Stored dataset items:
- - - - -

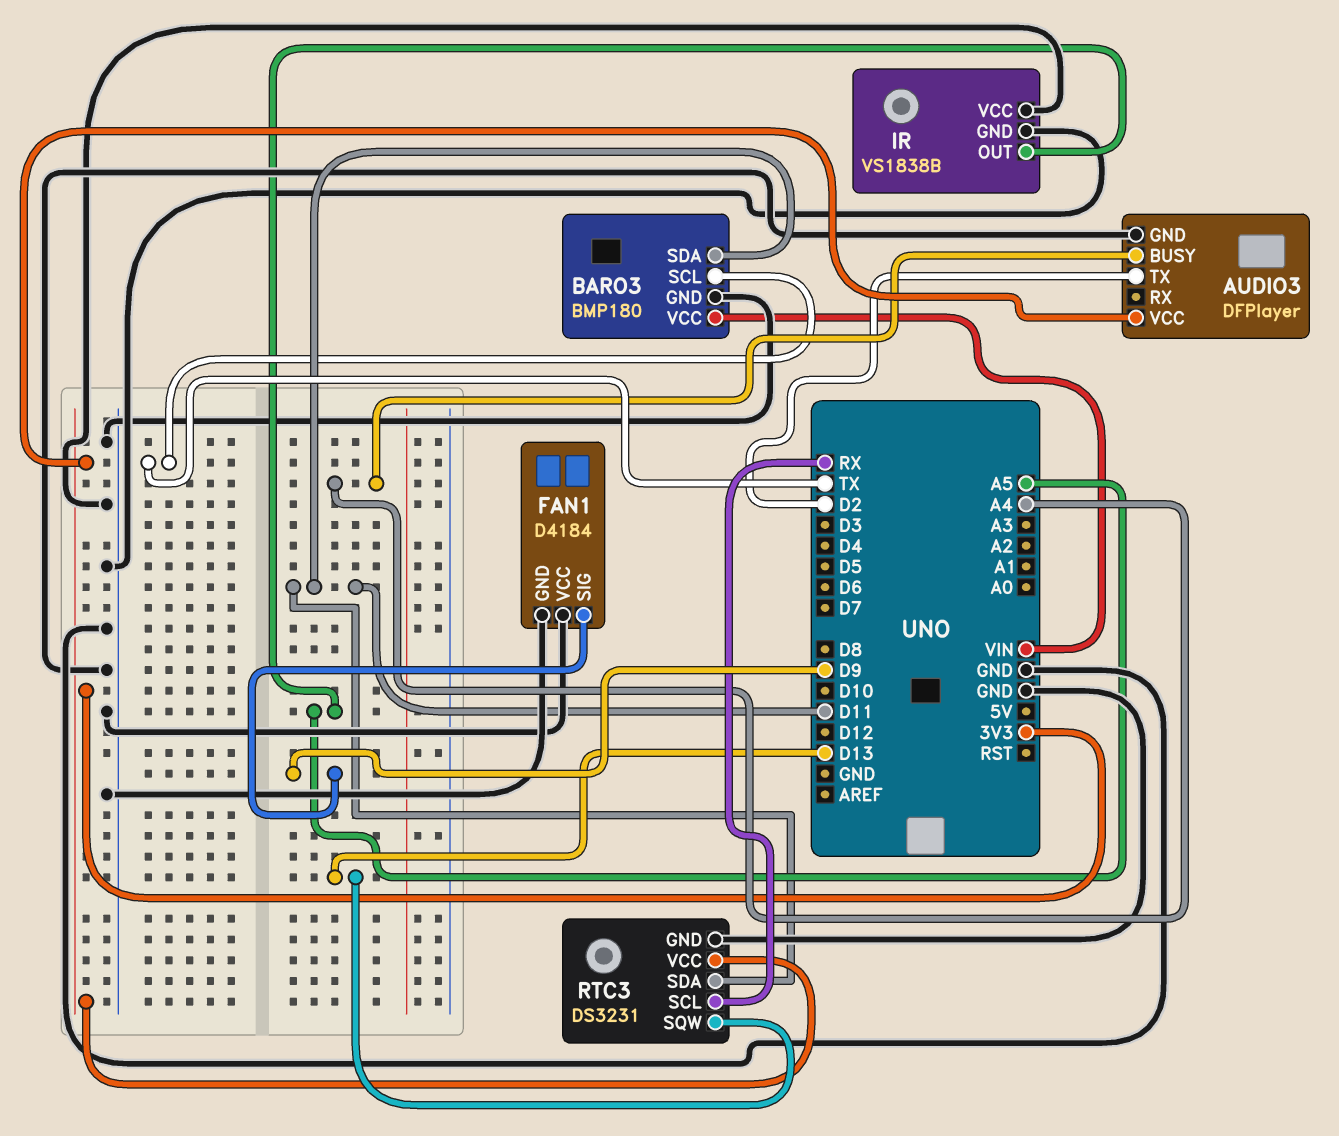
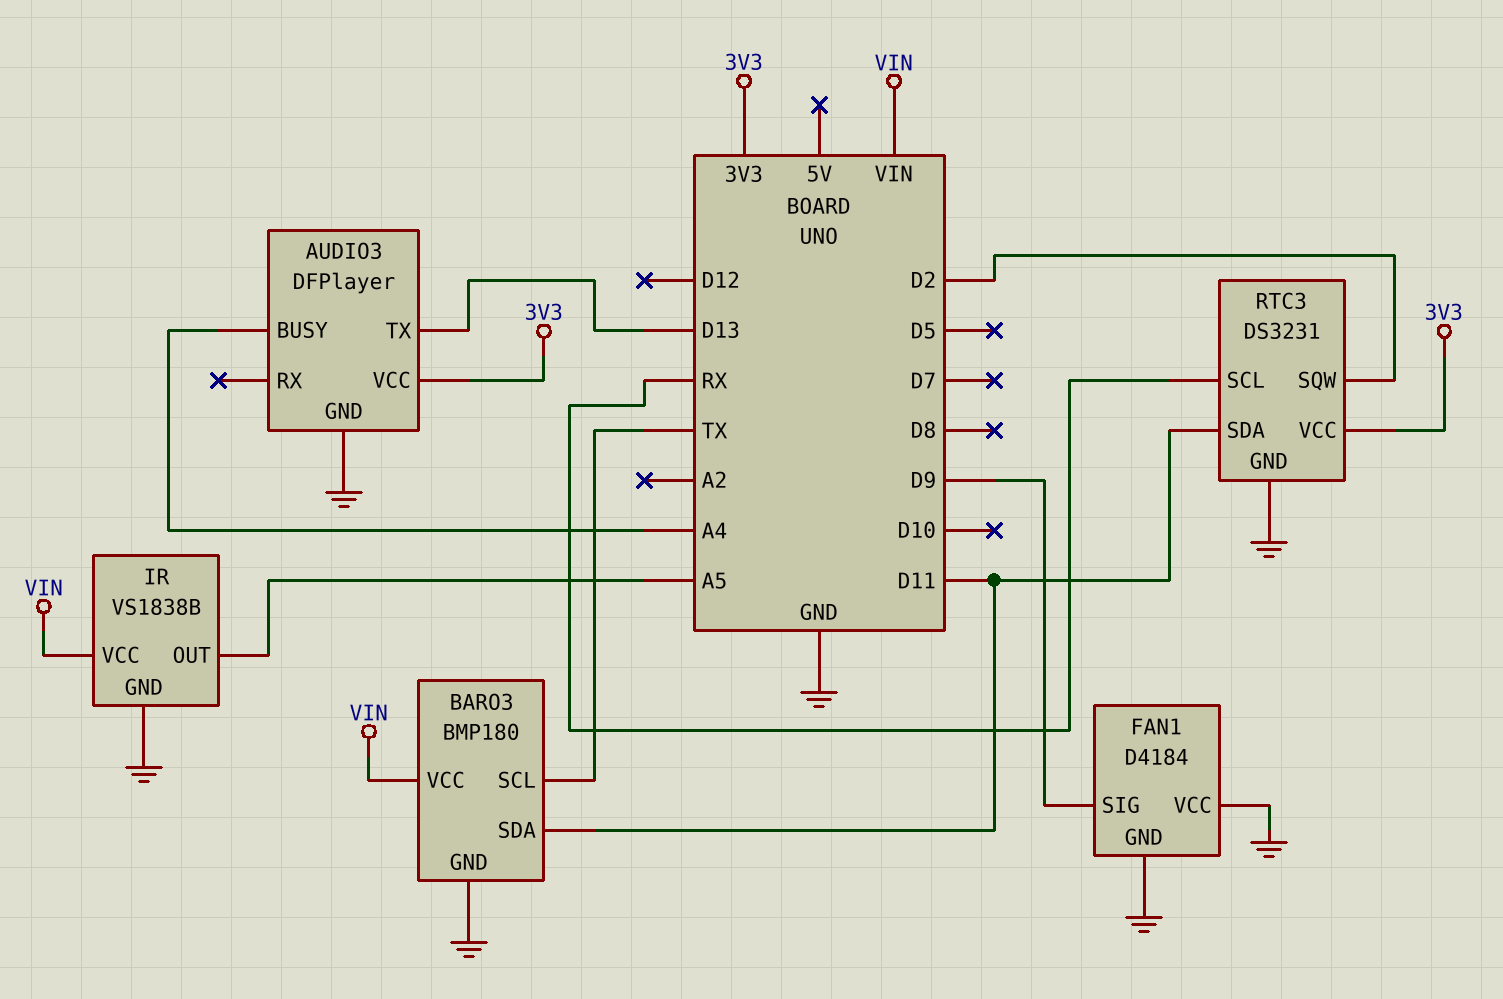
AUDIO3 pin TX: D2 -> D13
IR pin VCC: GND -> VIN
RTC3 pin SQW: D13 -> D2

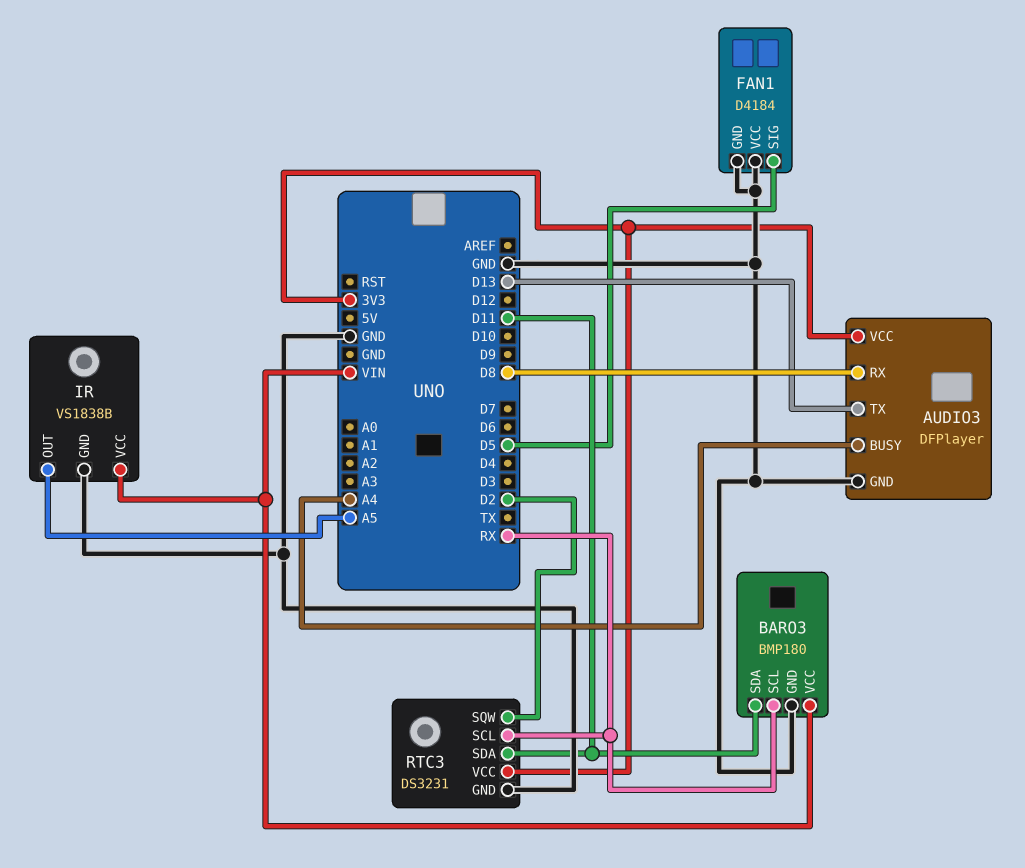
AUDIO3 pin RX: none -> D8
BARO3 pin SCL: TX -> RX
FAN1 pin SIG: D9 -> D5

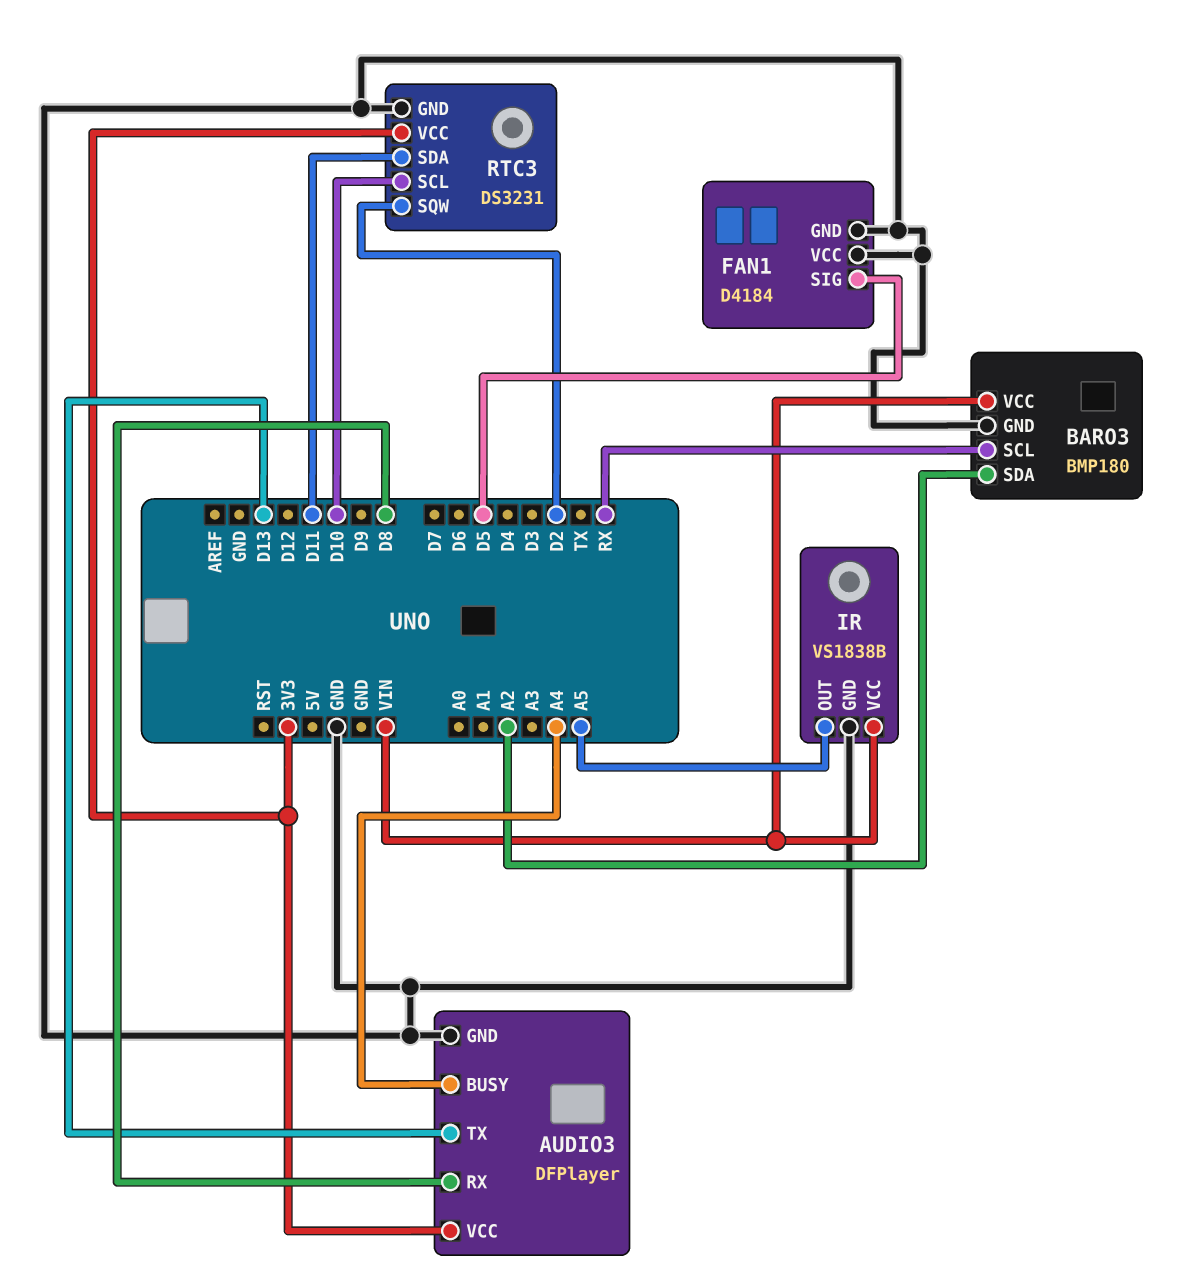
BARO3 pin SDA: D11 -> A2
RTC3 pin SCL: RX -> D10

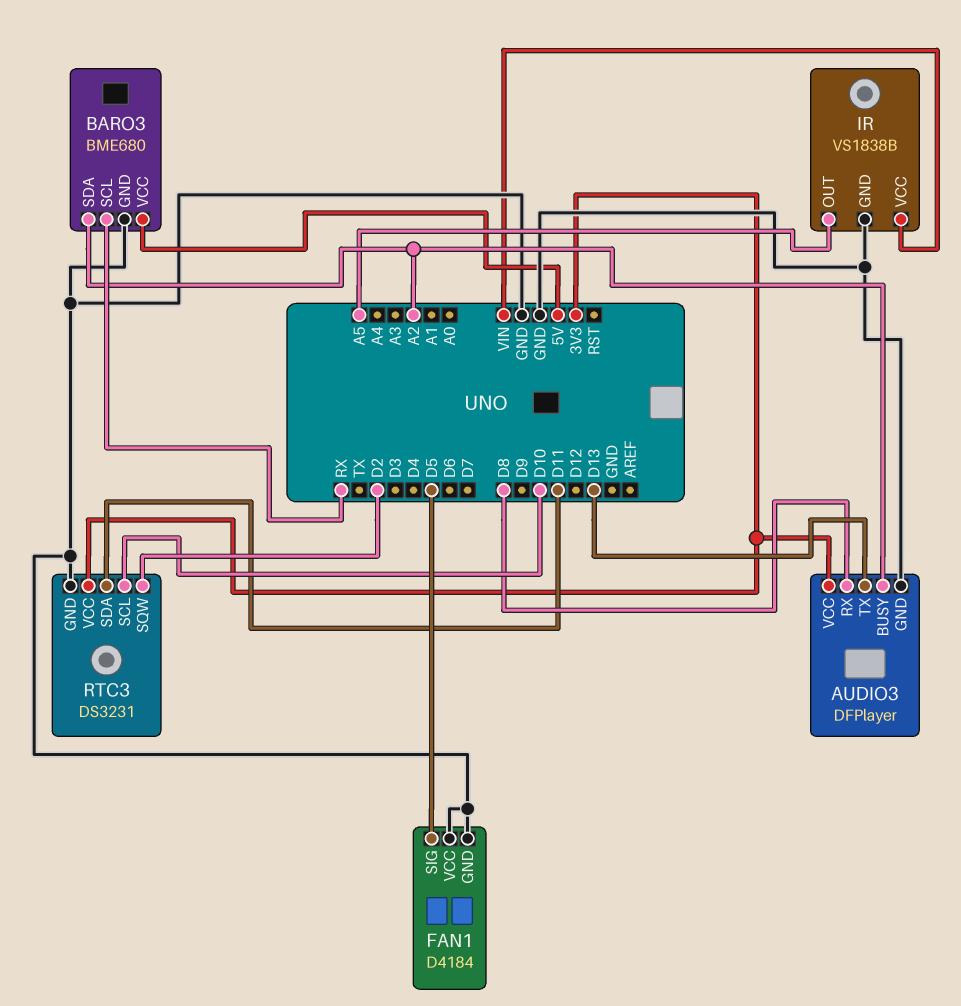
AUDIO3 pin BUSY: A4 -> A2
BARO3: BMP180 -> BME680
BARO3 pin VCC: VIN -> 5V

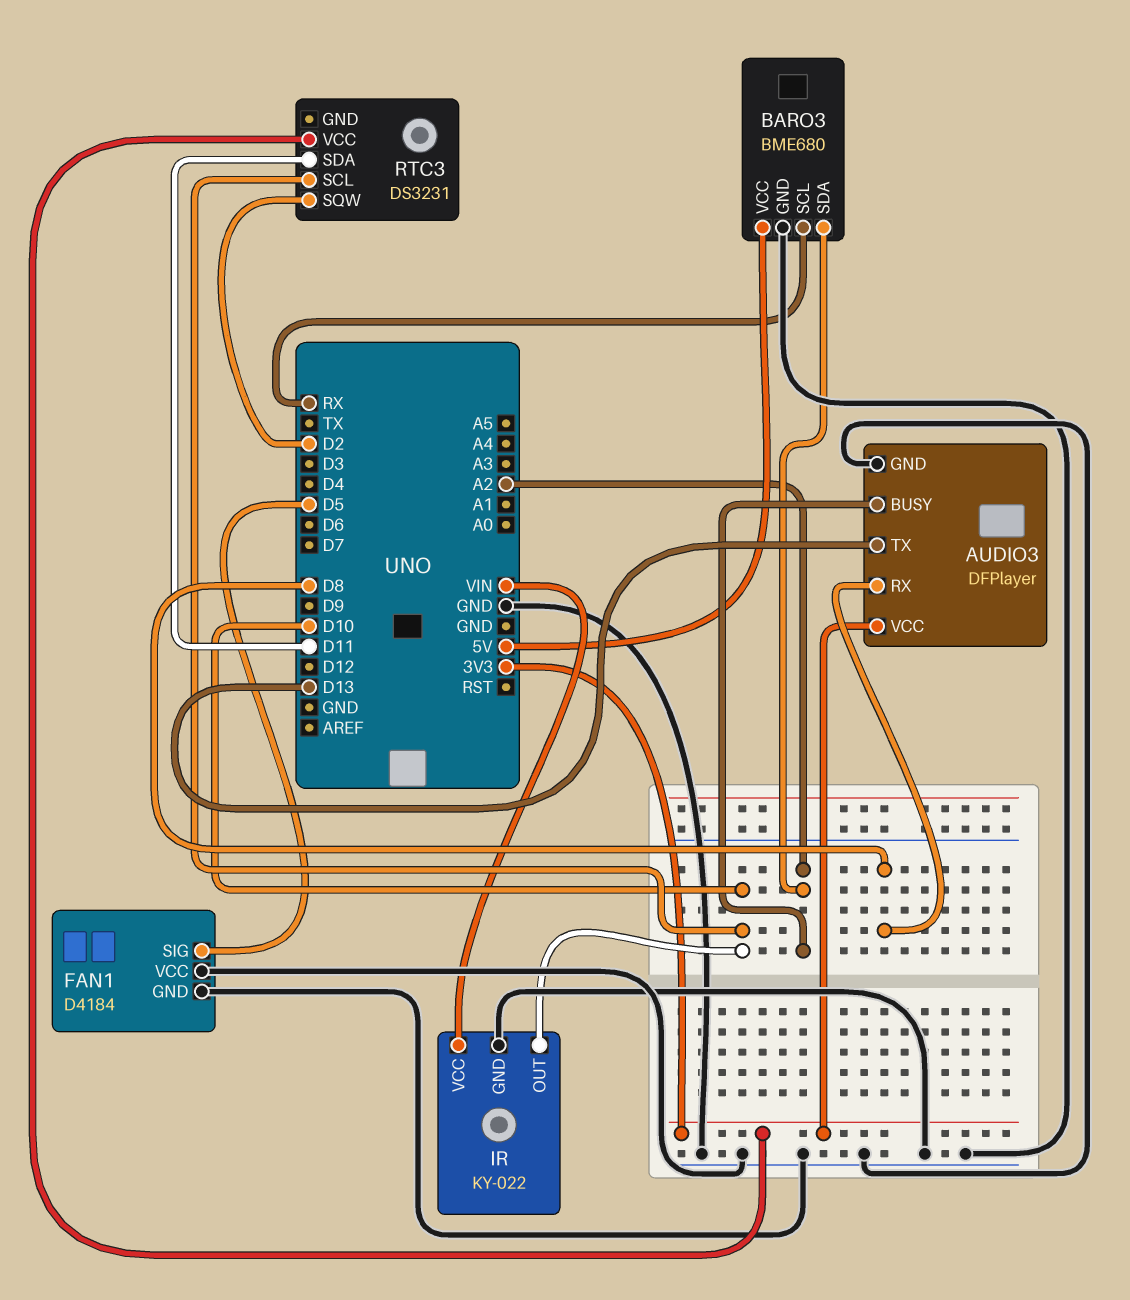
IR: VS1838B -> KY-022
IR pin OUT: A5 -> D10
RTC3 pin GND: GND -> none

- - - - -

• [EXERCISE AIM]:
Restate each of the entries above word for word and skip every image.

• [RESULT FOR THIS EXERCISE]:
AUDIO3 pin TX: D2 -> D13
IR pin VCC: GND -> VIN
RTC3 pin SQW: D13 -> D2

AUDIO3 pin RX: none -> D8
BARO3 pin SCL: TX -> RX
FAN1 pin SIG: D9 -> D5

BARO3 pin SDA: D11 -> A2
RTC3 pin SCL: RX -> D10

AUDIO3 pin BUSY: A4 -> A2
BARO3: BMP180 -> BME680
BARO3 pin VCC: VIN -> 5V

IR: VS1838B -> KY-022
IR pin OUT: A5 -> D10
RTC3 pin GND: GND -> none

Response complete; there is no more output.